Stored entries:
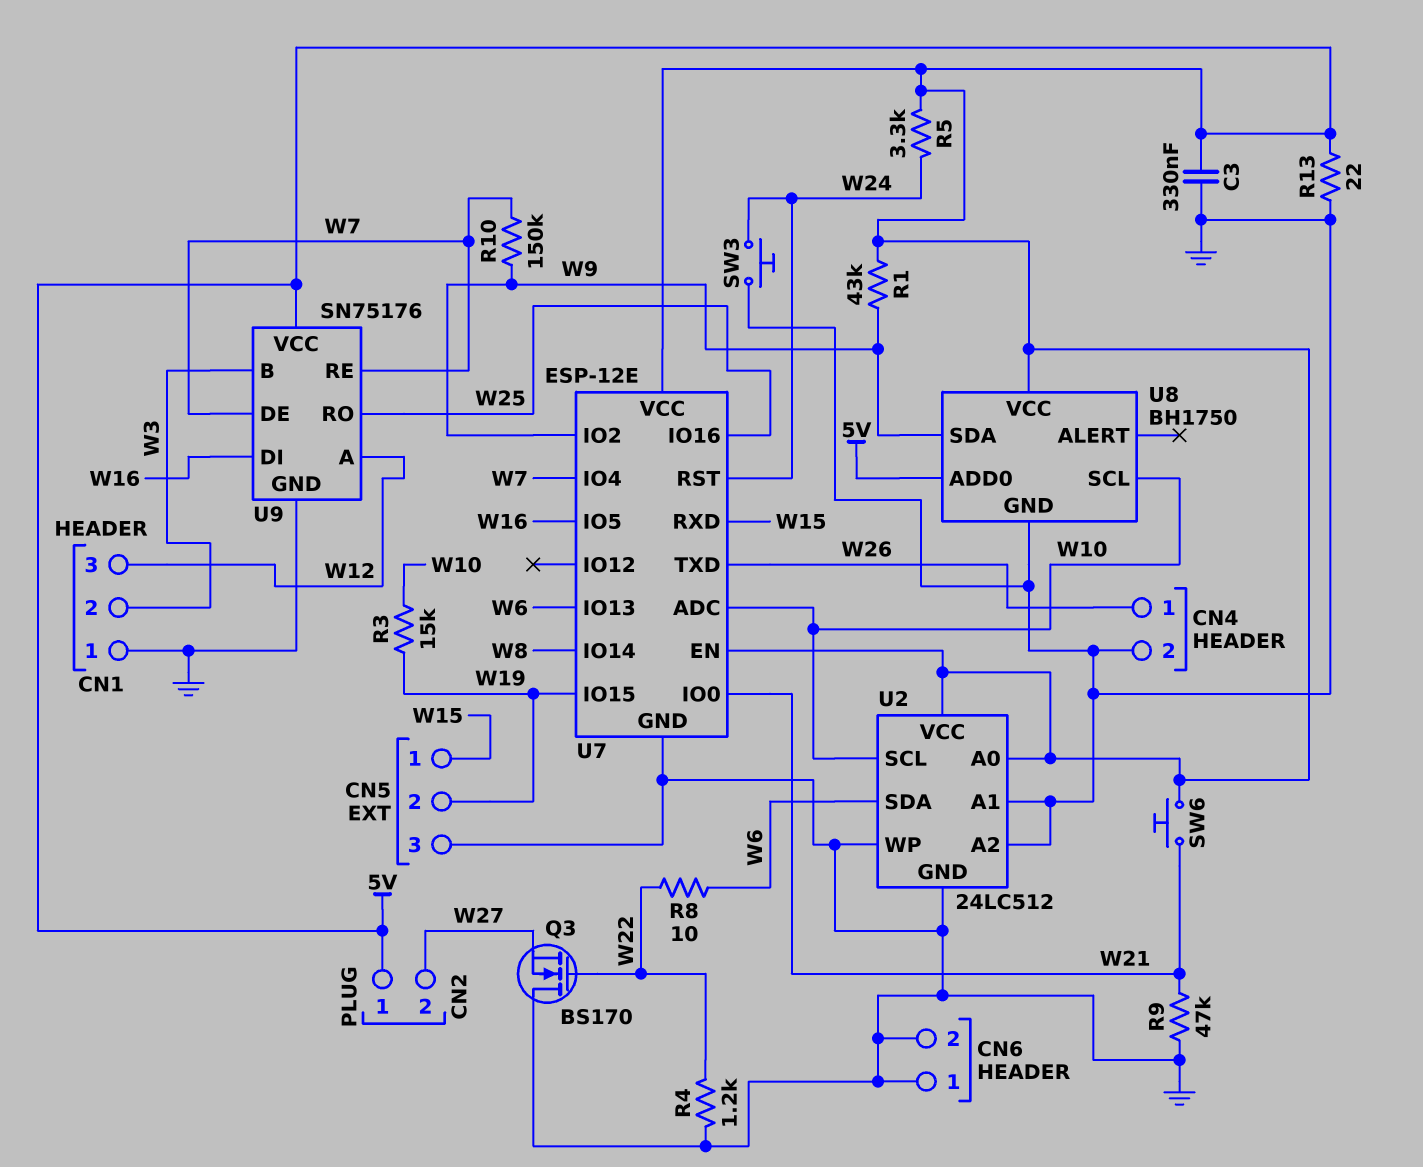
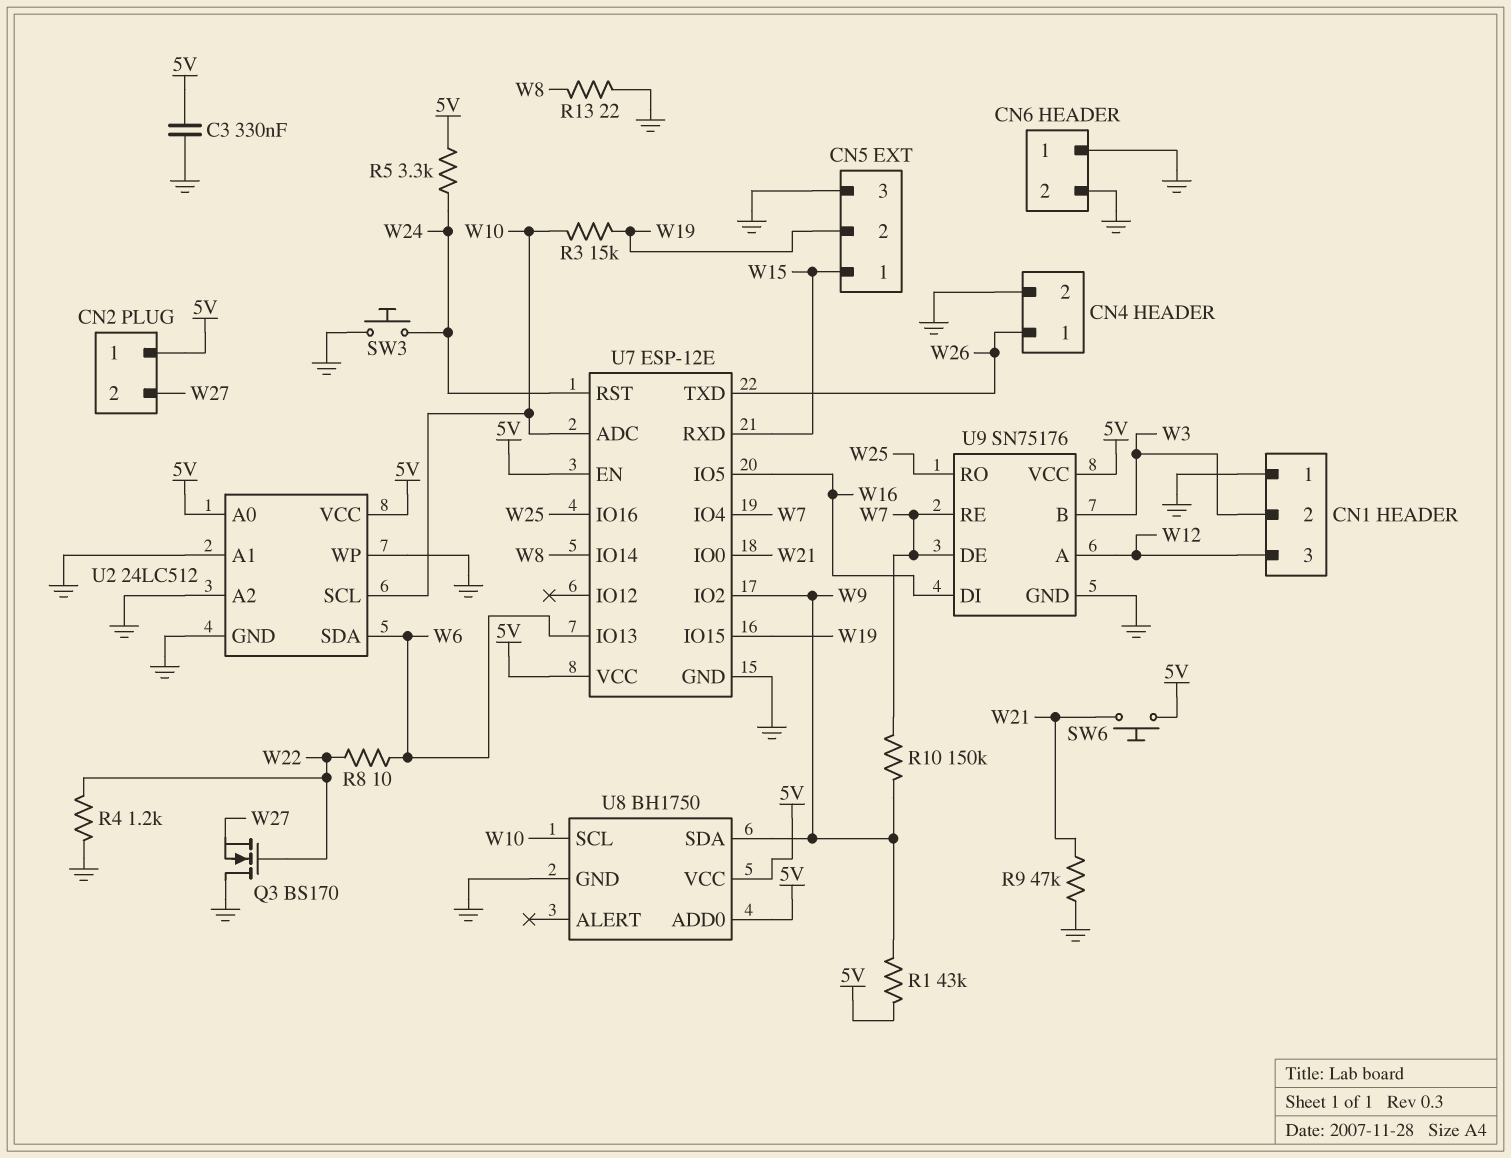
R13: 22 (5V, GND) -> 22 (GND, W8)

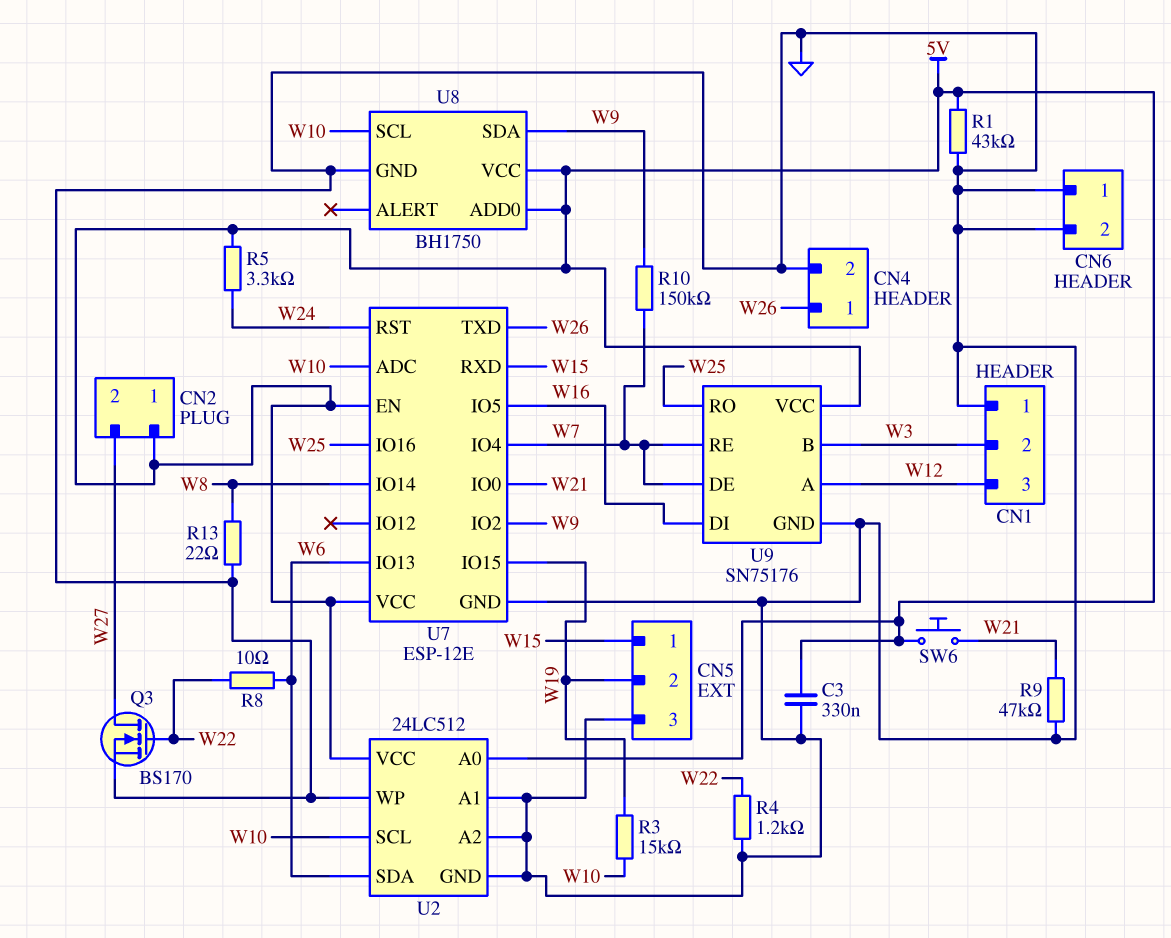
Q3: NMOS BS170 (G W22, D GND, S W27) -> NMOS BS170 (G W22, D W27, S GND)
R1: 43k (5V, W9) -> 43k (5V, GND)
SW3: button (GND, W24) -> none

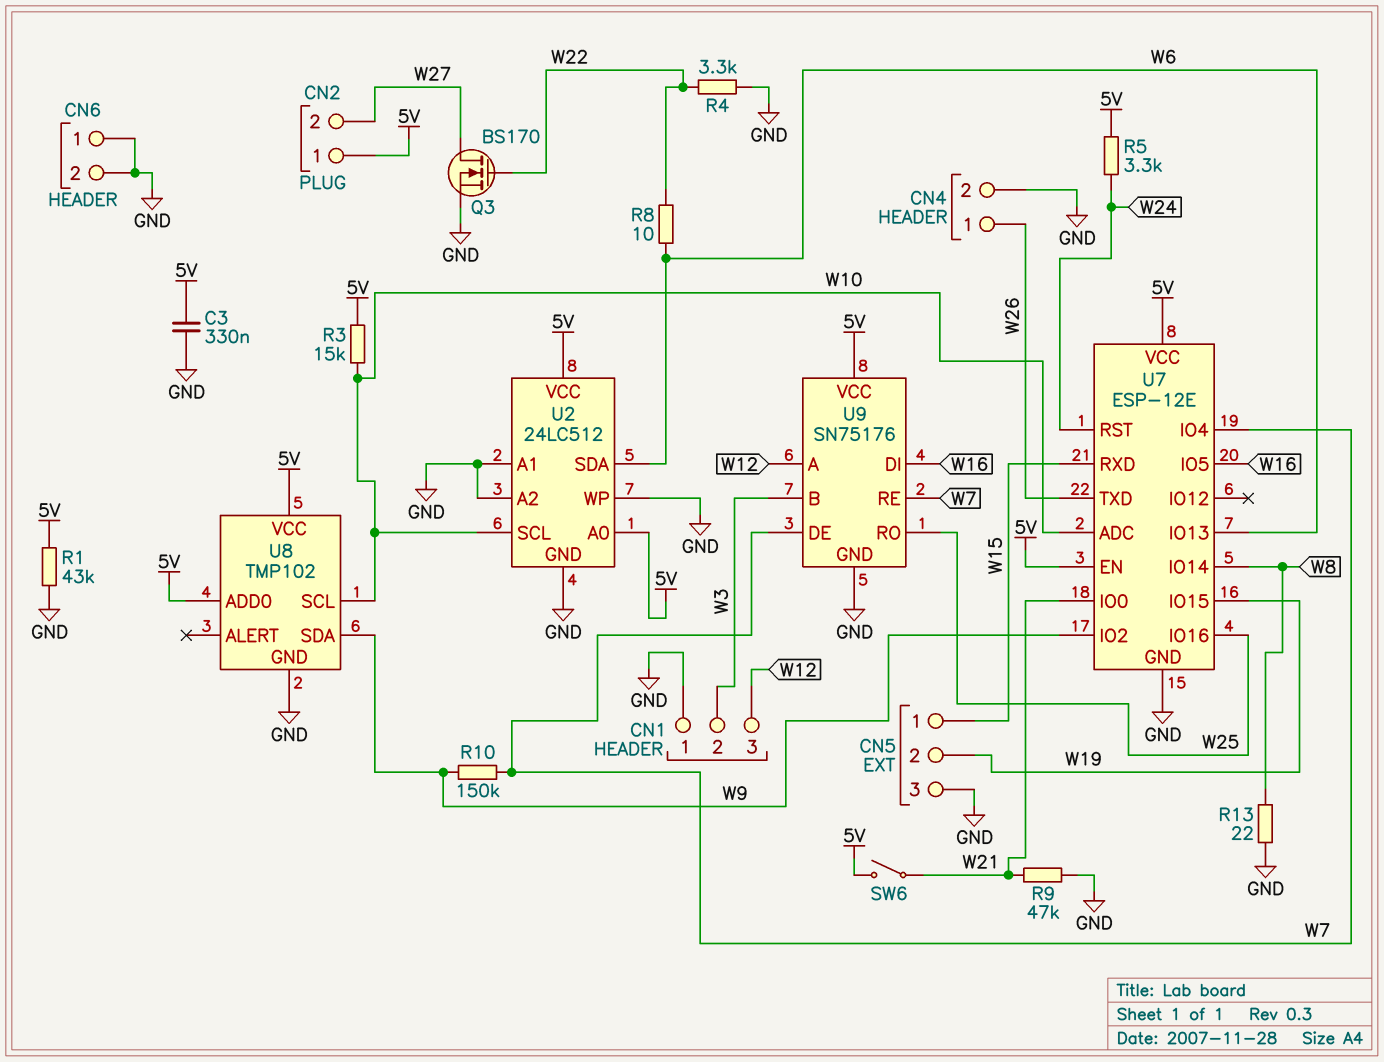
R3: 15k (W10, W19) -> 15k (5V, W10)
R4: 1.2k (GND, W22) -> 3.3k (GND, W22)
SW6: button (5V, W21) -> switch (5V, W21)
U8: BH1750 -> TMP102

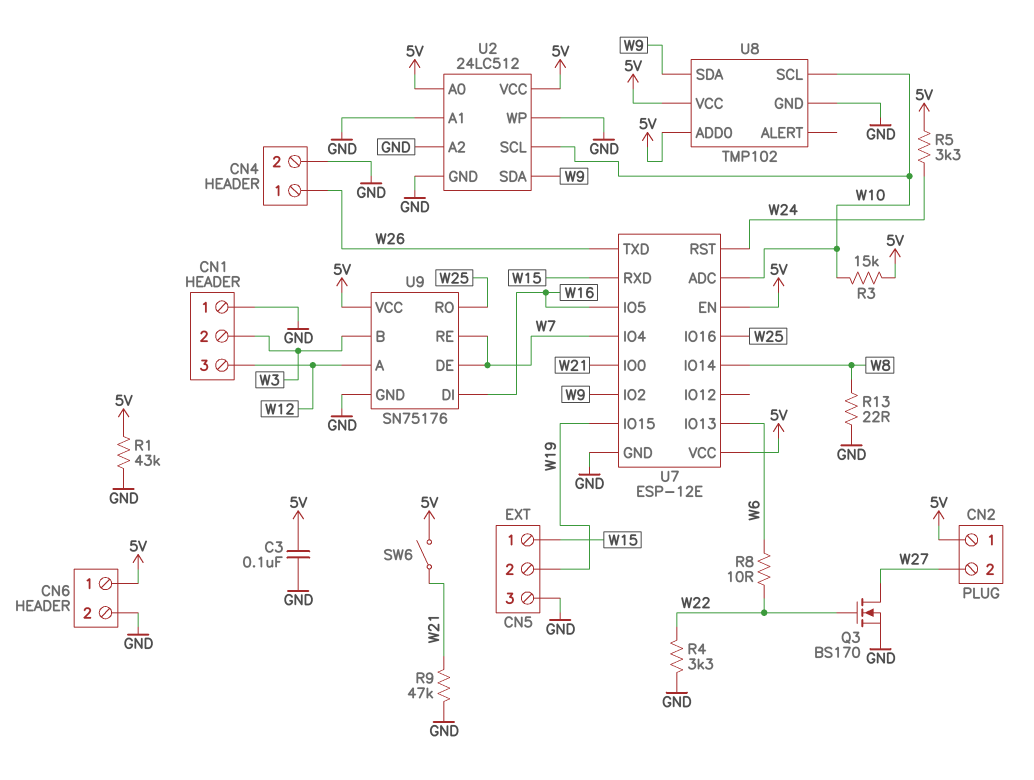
C3: 330nF (5V, GND) -> 100nF (5V, GND)
CN6 pin 1: GND -> 5V
R10: 150k (W7, W9) -> none
U2 pin SDA: W6 -> W9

DIRECTIONS: Leaving the images out, return every record exactly.

EXERCISE RESULT:
R13: 22 (5V, GND) -> 22 (GND, W8)

Q3: NMOS BS170 (G W22, D GND, S W27) -> NMOS BS170 (G W22, D W27, S GND)
R1: 43k (5V, W9) -> 43k (5V, GND)
SW3: button (GND, W24) -> none

R3: 15k (W10, W19) -> 15k (5V, W10)
R4: 1.2k (GND, W22) -> 3.3k (GND, W22)
SW6: button (5V, W21) -> switch (5V, W21)
U8: BH1750 -> TMP102

C3: 330nF (5V, GND) -> 100nF (5V, GND)
CN6 pin 1: GND -> 5V
R10: 150k (W7, W9) -> none
U2 pin SDA: W6 -> W9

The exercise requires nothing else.